Find the string "brown" in the records. Copy each line that has it.

## INFORMATION GIVEN
━━━━━━
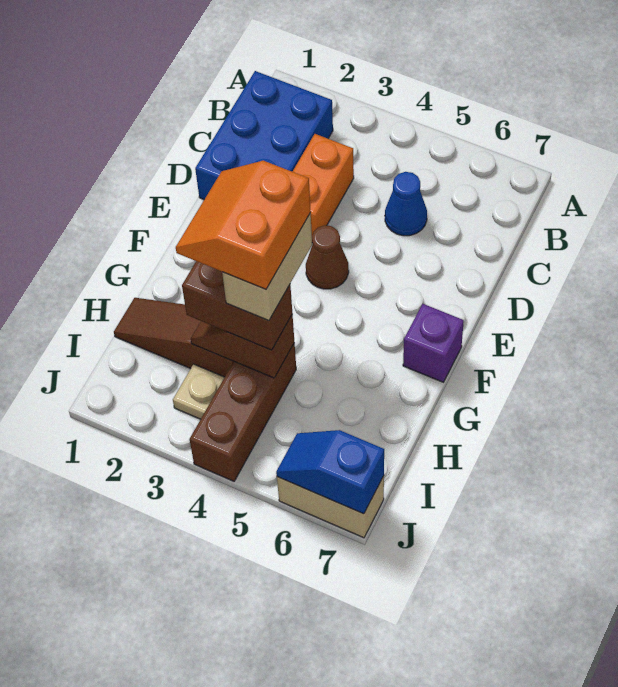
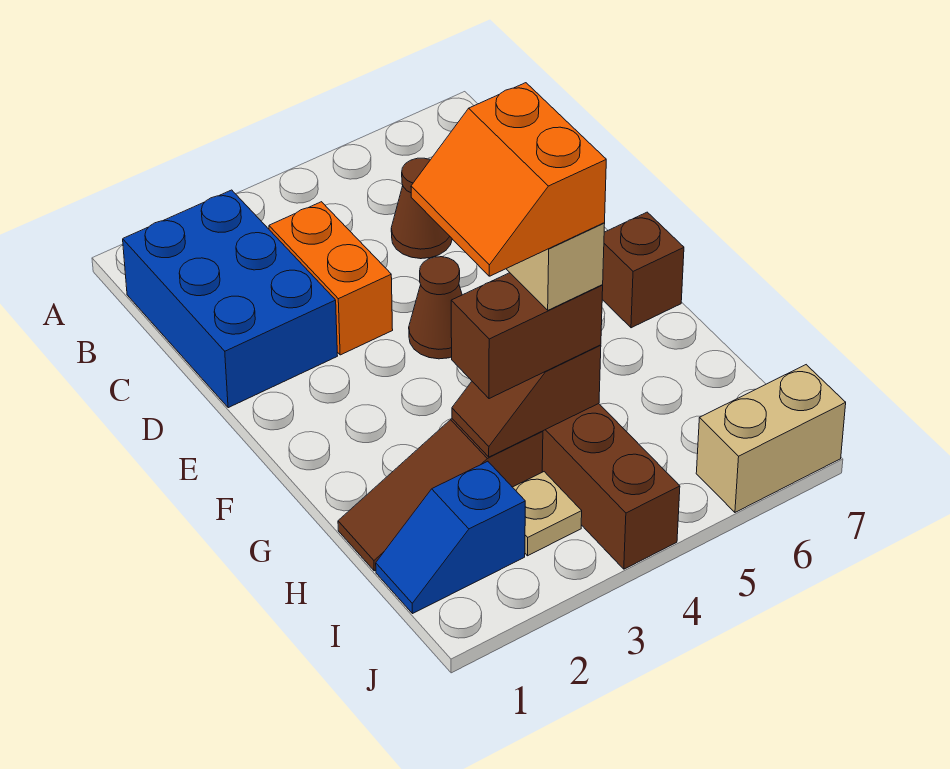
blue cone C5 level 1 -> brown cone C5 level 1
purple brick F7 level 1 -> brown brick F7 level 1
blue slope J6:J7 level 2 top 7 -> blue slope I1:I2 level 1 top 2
━━━━━━
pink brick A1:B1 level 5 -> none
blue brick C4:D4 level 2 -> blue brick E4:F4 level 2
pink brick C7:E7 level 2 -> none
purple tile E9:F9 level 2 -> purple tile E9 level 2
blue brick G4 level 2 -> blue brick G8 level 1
━━━━━━
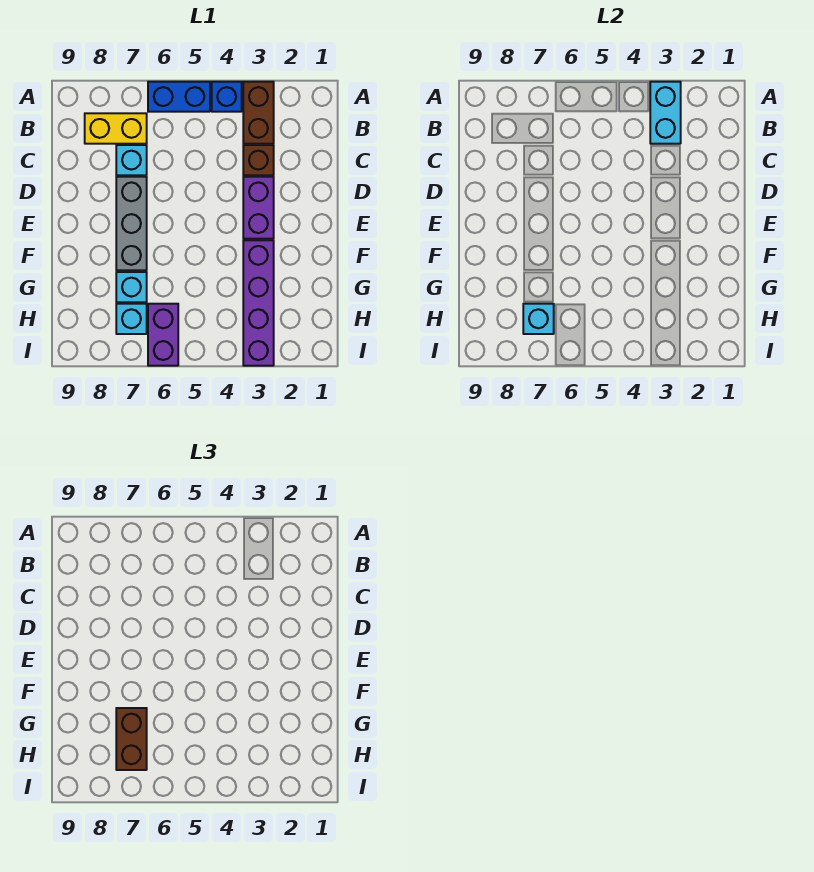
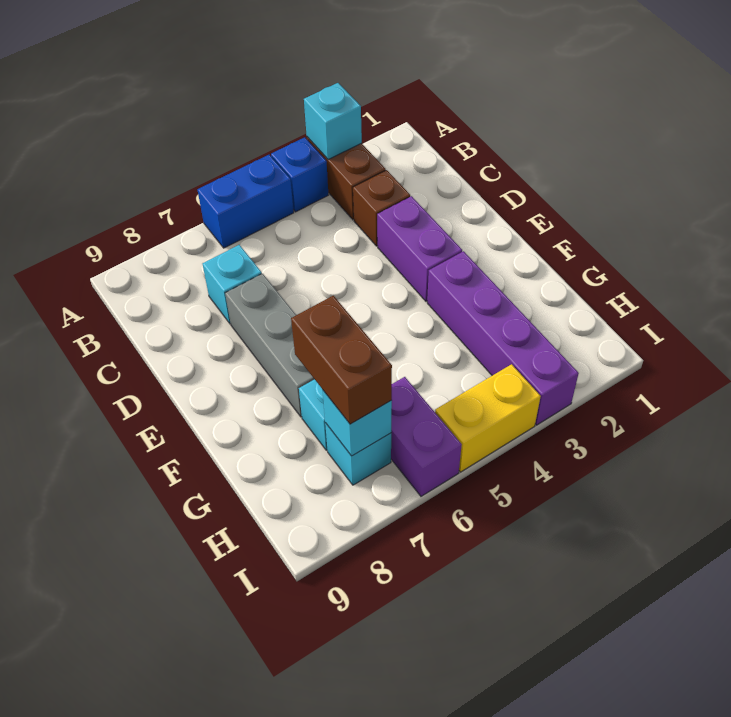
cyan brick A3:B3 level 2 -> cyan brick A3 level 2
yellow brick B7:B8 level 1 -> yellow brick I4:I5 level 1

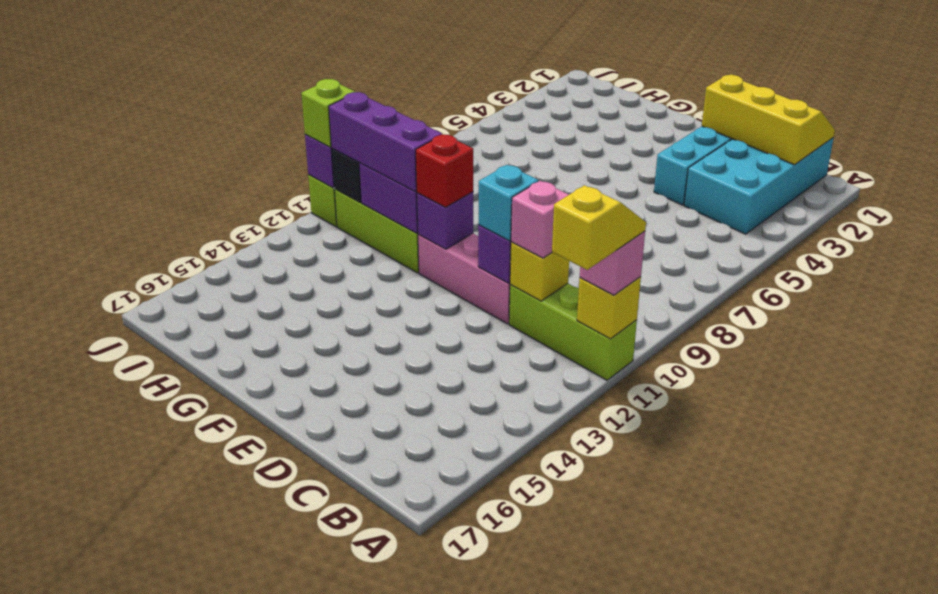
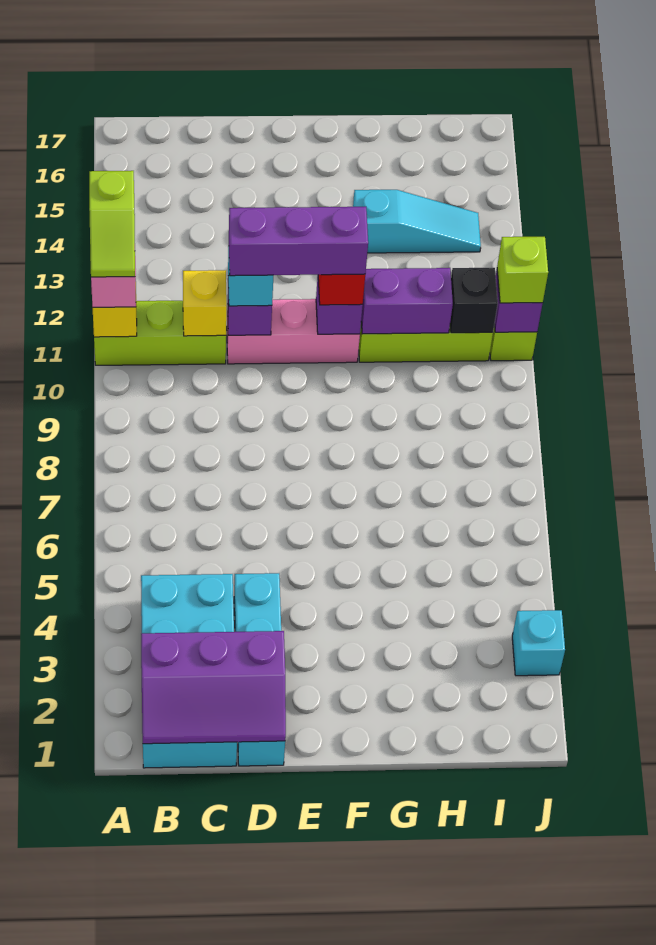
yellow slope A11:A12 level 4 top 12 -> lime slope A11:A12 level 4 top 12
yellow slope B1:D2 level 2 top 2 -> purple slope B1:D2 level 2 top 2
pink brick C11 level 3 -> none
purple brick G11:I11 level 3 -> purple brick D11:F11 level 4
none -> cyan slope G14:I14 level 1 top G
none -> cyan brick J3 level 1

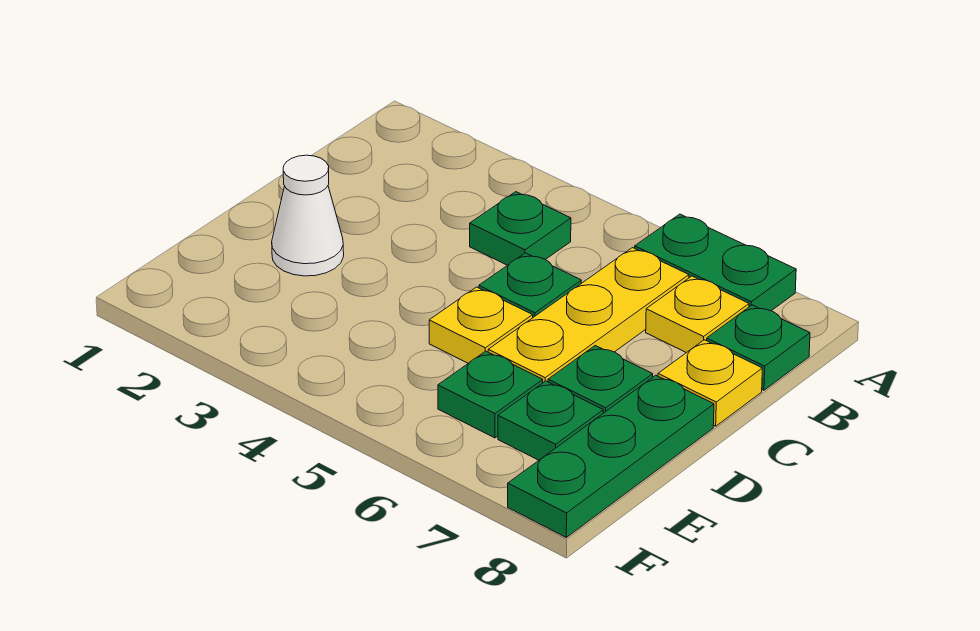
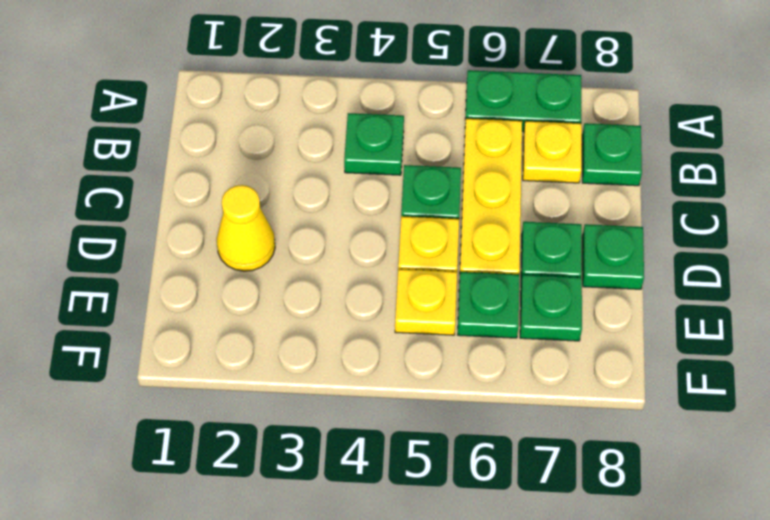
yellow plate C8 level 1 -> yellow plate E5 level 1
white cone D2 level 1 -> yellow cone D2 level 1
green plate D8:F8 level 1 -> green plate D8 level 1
━━━━━━
## COMPLETED TASK
blue cone C5 level 1 -> brown cone C5 level 1
purple brick F7 level 1 -> brown brick F7 level 1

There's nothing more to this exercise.